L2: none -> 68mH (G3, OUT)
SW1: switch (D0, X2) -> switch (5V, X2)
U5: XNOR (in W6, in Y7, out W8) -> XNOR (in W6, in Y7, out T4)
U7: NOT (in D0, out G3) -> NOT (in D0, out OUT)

_ _ _ _ _ _ _

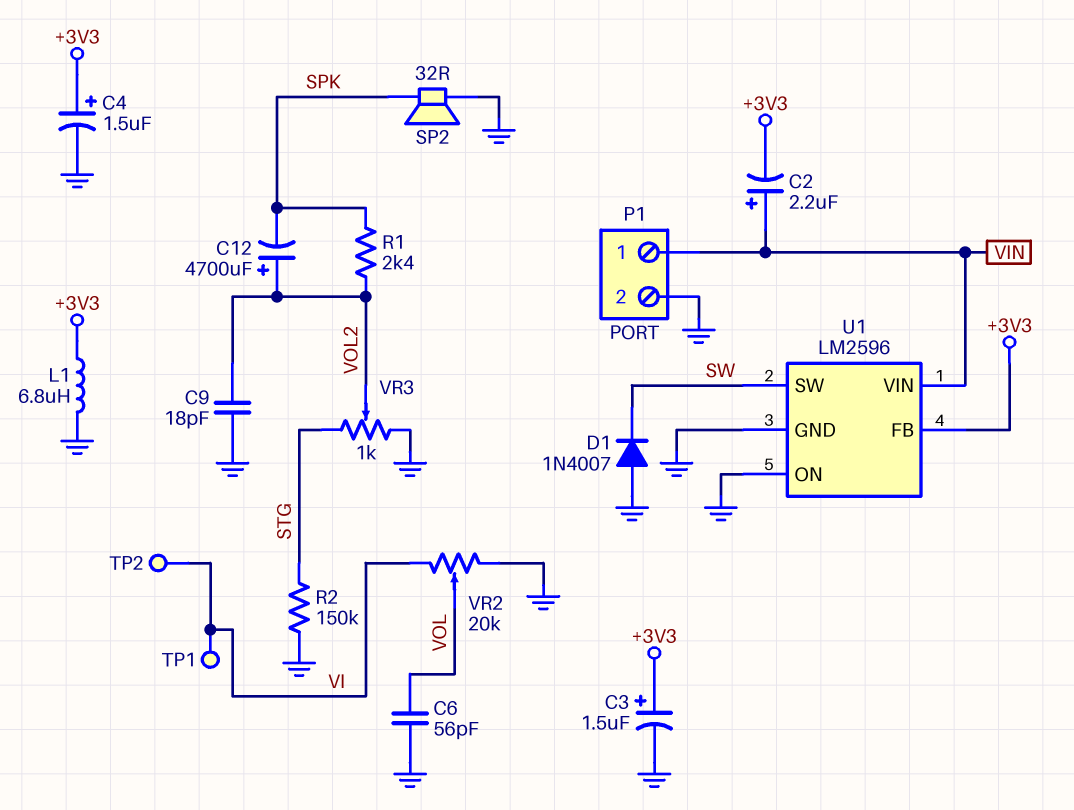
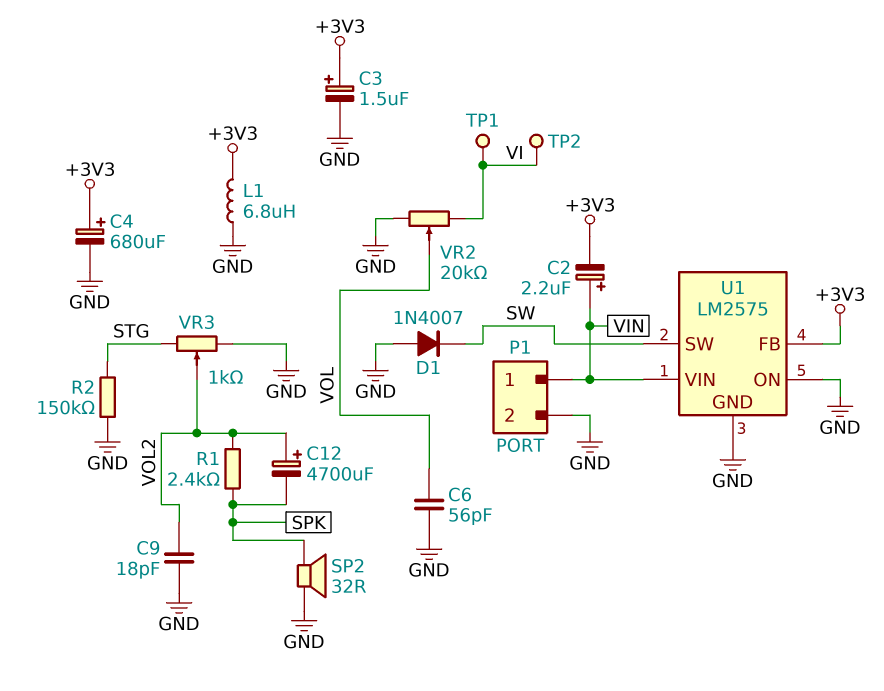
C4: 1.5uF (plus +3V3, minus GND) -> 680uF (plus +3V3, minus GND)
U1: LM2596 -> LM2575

_ _ _ _ _ _ _

■ Exercise instructions: From the records above, quote only the lines running from the line with "C4: 1.5uF (plus" to the line with "U1: LM2596 -> LM2575", both lines included.

■ Written solution:
C4: 1.5uF (plus +3V3, minus GND) -> 680uF (plus +3V3, minus GND)
U1: LM2596 -> LM2575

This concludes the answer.